* Task instructions *
Nothing in the entries may differ when you return them.

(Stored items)
◆ ◆ ◆ ◆ ◆ ◆ ◆

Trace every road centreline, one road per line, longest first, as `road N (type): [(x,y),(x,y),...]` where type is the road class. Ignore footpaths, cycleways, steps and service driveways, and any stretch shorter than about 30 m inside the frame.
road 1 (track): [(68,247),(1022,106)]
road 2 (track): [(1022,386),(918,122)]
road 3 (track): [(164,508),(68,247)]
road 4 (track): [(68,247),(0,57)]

◆ ◆ ◆ ◆ ◆ ◆ ◆

* Worked solution *
Trace every road centreline, one road per line, longest first, as `road N (type): [(x,y),(x,y),...]` where type is the road class. Ignore footpaths, cycleways, steps and service driveways, and any stretch shorter than about 30 m inside the frame.
road 1 (track): [(68,247),(1022,106)]
road 2 (track): [(1022,386),(918,122)]
road 3 (track): [(164,508),(68,247)]
road 4 (track): [(68,247),(0,57)]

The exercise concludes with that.